Problem to solve: When a line in the material beneath includes the word "elsewhere", add it to the count, and report the count alone.
== Exercise material ==
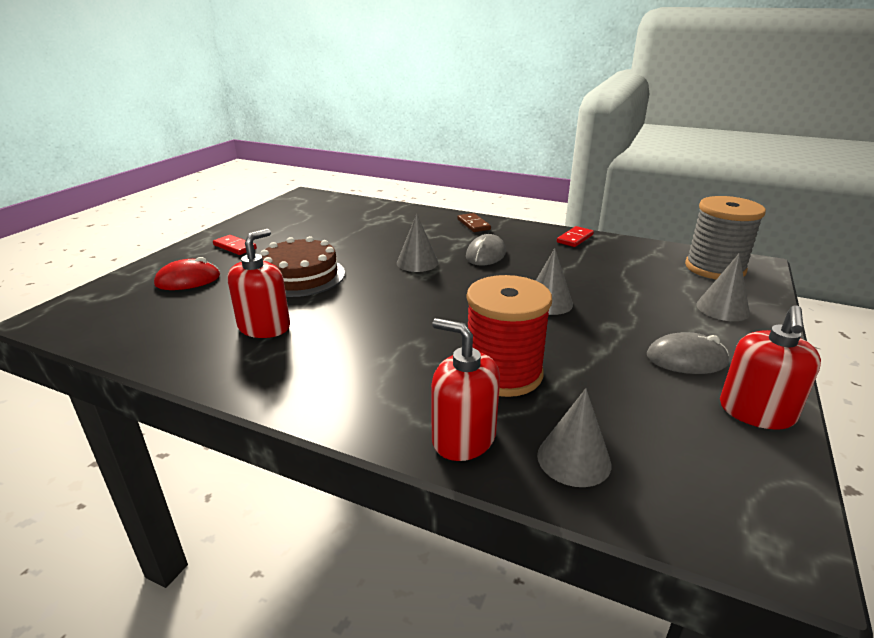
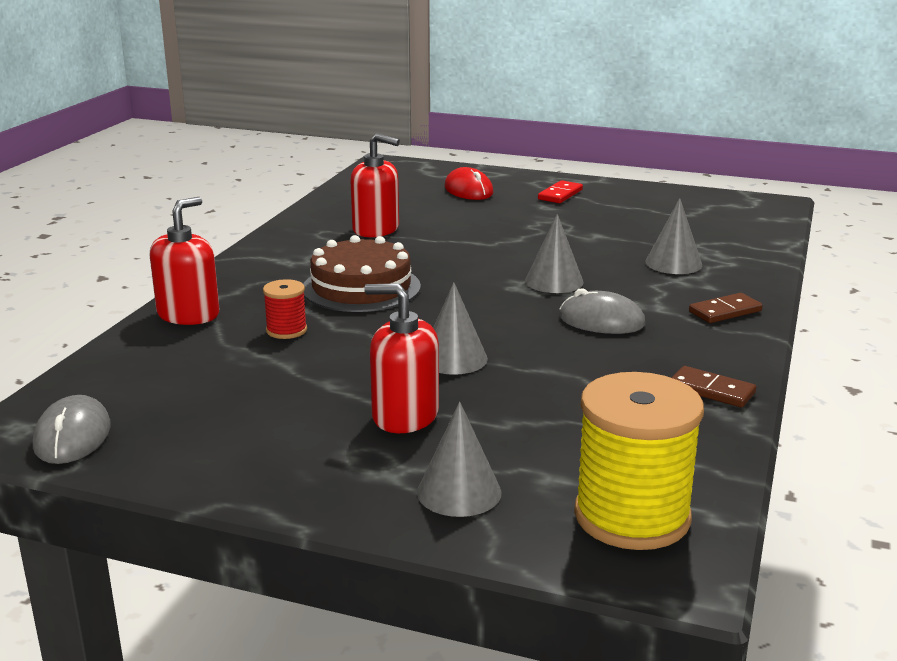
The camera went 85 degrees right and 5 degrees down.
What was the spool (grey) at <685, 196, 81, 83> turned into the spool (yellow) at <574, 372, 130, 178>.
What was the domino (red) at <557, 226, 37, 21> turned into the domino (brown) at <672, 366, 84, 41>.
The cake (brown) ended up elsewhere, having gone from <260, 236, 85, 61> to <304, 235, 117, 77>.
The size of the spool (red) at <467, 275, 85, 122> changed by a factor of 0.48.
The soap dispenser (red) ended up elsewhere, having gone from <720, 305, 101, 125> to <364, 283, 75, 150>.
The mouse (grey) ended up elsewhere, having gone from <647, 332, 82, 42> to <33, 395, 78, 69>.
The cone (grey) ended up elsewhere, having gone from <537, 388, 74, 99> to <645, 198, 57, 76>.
===
Result for this exercise: 4